== Exercise objective ==
Produce an exact transcription of every entry.

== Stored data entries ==
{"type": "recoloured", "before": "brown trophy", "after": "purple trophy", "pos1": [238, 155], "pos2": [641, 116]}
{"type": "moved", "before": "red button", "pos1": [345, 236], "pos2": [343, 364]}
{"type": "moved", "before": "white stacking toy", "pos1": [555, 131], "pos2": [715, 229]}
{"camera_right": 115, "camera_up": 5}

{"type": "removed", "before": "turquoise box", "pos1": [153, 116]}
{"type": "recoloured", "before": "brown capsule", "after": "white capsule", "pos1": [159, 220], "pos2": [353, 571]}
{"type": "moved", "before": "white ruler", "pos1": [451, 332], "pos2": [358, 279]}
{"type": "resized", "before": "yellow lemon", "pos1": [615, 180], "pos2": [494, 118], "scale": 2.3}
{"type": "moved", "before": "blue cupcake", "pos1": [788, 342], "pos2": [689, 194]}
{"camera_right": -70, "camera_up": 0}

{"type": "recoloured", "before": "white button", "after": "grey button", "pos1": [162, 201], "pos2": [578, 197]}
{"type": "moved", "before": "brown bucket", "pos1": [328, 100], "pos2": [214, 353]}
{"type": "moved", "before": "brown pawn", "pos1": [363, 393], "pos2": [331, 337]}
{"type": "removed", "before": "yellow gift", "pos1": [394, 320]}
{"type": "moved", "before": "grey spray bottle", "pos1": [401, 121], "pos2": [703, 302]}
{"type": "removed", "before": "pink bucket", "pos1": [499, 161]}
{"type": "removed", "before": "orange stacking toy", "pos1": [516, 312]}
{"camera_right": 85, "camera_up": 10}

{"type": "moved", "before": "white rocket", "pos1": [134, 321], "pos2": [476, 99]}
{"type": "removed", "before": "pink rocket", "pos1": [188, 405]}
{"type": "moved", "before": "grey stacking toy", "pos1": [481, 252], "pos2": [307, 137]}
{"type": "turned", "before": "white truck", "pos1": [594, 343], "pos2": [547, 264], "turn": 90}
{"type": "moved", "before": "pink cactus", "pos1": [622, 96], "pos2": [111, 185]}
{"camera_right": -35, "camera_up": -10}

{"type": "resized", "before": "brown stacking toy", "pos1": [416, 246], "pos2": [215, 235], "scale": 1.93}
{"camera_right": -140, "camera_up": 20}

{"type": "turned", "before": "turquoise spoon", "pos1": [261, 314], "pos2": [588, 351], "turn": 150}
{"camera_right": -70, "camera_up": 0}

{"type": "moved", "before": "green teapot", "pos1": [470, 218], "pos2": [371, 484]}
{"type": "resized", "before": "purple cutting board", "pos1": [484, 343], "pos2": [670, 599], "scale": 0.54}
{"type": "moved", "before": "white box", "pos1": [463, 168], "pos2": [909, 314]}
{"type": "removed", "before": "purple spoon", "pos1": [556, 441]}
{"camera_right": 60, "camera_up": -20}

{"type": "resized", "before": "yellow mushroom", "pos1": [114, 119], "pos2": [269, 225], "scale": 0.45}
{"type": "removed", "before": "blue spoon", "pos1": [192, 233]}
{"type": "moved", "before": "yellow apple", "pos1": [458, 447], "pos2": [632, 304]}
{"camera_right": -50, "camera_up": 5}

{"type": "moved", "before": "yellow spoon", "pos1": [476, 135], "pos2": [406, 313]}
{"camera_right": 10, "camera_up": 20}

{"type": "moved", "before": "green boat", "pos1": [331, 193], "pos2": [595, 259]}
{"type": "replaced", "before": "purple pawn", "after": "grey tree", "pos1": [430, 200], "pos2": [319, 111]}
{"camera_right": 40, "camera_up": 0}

== Response to the exercise ==
{"type": "recoloured", "before": "brown trophy", "after": "purple trophy", "pos1": [238, 155], "pos2": [641, 116]}
{"type": "moved", "before": "red button", "pos1": [345, 236], "pos2": [343, 364]}
{"type": "moved", "before": "white stacking toy", "pos1": [555, 131], "pos2": [715, 229]}
{"camera_right": 115, "camera_up": 5}

{"type": "removed", "before": "turquoise box", "pos1": [153, 116]}
{"type": "recoloured", "before": "brown capsule", "after": "white capsule", "pos1": [159, 220], "pos2": [353, 571]}
{"type": "moved", "before": "white ruler", "pos1": [451, 332], "pos2": [358, 279]}
{"type": "resized", "before": "yellow lemon", "pos1": [615, 180], "pos2": [494, 118], "scale": 2.3}
{"type": "moved", "before": "blue cupcake", "pos1": [788, 342], "pos2": [689, 194]}
{"camera_right": -70, "camera_up": 0}

{"type": "recoloured", "before": "white button", "after": "grey button", "pos1": [162, 201], "pos2": [578, 197]}
{"type": "moved", "before": "brown bucket", "pos1": [328, 100], "pos2": [214, 353]}
{"type": "moved", "before": "brown pawn", "pos1": [363, 393], "pos2": [331, 337]}
{"type": "removed", "before": "yellow gift", "pos1": [394, 320]}
{"type": "moved", "before": "grey spray bottle", "pos1": [401, 121], "pos2": [703, 302]}
{"type": "removed", "before": "pink bucket", "pos1": [499, 161]}
{"type": "removed", "before": "orange stacking toy", "pos1": [516, 312]}
{"camera_right": 85, "camera_up": 10}

{"type": "moved", "before": "white rocket", "pos1": [134, 321], "pos2": [476, 99]}
{"type": "removed", "before": "pink rocket", "pos1": [188, 405]}
{"type": "moved", "before": "grey stacking toy", "pos1": [481, 252], "pos2": [307, 137]}
{"type": "turned", "before": "white truck", "pos1": [594, 343], "pos2": [547, 264], "turn": 90}
{"type": "moved", "before": "pink cactus", "pos1": [622, 96], "pos2": [111, 185]}
{"camera_right": -35, "camera_up": -10}

{"type": "resized", "before": "brown stacking toy", "pos1": [416, 246], "pos2": [215, 235], "scale": 1.93}
{"camera_right": -140, "camera_up": 20}

{"type": "turned", "before": "turquoise spoon", "pos1": [261, 314], "pos2": [588, 351], "turn": 150}
{"camera_right": -70, "camera_up": 0}

{"type": "moved", "before": "green teapot", "pos1": [470, 218], "pos2": [371, 484]}
{"type": "resized", "before": "purple cutting board", "pos1": [484, 343], "pos2": [670, 599], "scale": 0.54}
{"type": "moved", "before": "white box", "pos1": [463, 168], "pos2": [909, 314]}
{"type": "removed", "before": "purple spoon", "pos1": [556, 441]}
{"camera_right": 60, "camera_up": -20}

{"type": "resized", "before": "yellow mushroom", "pos1": [114, 119], "pos2": [269, 225], "scale": 0.45}
{"type": "removed", "before": "blue spoon", "pos1": [192, 233]}
{"type": "moved", "before": "yellow apple", "pos1": [458, 447], "pos2": [632, 304]}
{"camera_right": -50, "camera_up": 5}

{"type": "moved", "before": "yellow spoon", "pos1": [476, 135], "pos2": [406, 313]}
{"camera_right": 10, "camera_up": 20}

{"type": "moved", "before": "green boat", "pos1": [331, 193], "pos2": [595, 259]}
{"type": "replaced", "before": "purple pawn", "after": "grey tree", "pos1": [430, 200], "pos2": [319, 111]}
{"camera_right": 40, "camera_up": 0}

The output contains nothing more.